• [Problem requirements]
Look through the data below for the line with "(314, 220) = (588, 289): turquoise", and transcribe it exactly together with each line after it up to and including the line with "(529, 262) = (283, 319): none -> pink fork". Give nothing else.

=== Data extracts ===

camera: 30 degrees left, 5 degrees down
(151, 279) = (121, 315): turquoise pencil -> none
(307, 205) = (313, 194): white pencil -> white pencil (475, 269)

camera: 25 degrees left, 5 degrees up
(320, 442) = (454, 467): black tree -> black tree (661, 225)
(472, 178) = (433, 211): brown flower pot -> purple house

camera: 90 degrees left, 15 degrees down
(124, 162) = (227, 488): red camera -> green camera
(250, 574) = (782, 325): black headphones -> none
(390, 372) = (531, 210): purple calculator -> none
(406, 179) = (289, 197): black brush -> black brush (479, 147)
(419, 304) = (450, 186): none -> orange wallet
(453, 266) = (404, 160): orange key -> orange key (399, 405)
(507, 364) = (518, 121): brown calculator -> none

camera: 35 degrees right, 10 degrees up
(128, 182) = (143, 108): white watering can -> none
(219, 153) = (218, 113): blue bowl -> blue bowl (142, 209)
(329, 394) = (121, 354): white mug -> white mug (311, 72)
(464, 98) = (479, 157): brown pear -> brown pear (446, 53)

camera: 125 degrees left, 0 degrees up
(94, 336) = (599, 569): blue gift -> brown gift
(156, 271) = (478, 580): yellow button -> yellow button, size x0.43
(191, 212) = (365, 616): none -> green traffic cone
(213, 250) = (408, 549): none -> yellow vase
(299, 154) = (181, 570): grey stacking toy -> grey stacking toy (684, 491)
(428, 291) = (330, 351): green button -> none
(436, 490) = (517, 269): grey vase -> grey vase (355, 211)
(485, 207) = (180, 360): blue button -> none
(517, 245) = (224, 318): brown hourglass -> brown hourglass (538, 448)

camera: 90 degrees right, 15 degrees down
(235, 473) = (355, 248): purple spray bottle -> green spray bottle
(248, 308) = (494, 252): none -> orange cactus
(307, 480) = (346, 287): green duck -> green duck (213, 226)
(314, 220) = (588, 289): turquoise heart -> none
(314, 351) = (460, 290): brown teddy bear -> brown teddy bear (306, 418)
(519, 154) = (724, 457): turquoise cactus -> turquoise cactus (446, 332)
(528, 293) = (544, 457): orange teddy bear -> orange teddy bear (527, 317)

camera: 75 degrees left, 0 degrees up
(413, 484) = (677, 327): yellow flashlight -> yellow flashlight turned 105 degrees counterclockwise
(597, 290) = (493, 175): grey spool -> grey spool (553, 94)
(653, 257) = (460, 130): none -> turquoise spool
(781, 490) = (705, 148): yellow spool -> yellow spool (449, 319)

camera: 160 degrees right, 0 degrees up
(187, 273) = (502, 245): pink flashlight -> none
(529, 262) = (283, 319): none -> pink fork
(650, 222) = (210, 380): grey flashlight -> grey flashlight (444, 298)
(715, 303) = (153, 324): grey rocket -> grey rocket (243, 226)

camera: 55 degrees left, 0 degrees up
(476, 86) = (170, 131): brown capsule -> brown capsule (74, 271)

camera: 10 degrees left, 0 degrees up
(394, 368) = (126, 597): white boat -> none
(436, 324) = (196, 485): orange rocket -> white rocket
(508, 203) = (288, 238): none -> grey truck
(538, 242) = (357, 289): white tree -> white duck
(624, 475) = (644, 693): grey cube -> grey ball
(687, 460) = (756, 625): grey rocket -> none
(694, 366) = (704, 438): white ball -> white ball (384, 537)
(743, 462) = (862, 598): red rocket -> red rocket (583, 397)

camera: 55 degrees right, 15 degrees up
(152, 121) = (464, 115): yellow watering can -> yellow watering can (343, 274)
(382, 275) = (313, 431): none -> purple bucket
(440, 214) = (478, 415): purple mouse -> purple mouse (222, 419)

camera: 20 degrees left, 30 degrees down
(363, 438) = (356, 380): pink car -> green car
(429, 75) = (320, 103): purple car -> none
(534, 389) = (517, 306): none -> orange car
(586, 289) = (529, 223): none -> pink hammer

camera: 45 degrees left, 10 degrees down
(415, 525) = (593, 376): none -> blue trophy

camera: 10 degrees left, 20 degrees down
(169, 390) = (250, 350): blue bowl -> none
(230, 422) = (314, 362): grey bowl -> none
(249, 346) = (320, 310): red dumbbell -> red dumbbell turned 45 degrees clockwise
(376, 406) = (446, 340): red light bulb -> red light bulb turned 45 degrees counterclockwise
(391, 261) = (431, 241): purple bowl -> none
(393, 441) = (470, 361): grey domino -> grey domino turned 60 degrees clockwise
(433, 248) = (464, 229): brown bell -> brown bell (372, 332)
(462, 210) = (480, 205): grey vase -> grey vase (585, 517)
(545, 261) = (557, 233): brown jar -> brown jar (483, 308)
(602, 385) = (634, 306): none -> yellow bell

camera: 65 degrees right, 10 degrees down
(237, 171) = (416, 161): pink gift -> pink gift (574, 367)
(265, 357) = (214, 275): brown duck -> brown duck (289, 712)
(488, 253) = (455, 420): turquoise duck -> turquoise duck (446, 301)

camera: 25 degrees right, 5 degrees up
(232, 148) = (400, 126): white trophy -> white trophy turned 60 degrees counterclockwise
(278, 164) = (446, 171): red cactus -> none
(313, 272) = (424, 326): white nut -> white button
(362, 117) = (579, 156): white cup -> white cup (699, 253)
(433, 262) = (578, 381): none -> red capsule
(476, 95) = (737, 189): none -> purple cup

===

• [Exercise result]
(314, 220) = (588, 289): turquoise heart -> none
(314, 351) = (460, 290): brown teddy bear -> brown teddy bear (306, 418)
(519, 154) = (724, 457): turquoise cactus -> turquoise cactus (446, 332)
(528, 293) = (544, 457): orange teddy bear -> orange teddy bear (527, 317)

camera: 75 degrees left, 0 degrees up
(413, 484) = (677, 327): yellow flashlight -> yellow flashlight turned 105 degrees counterclockwise
(597, 290) = (493, 175): grey spool -> grey spool (553, 94)
(653, 257) = (460, 130): none -> turquoise spool
(781, 490) = (705, 148): yellow spool -> yellow spool (449, 319)

camera: 160 degrees right, 0 degrees up
(187, 273) = (502, 245): pink flashlight -> none
(529, 262) = (283, 319): none -> pink fork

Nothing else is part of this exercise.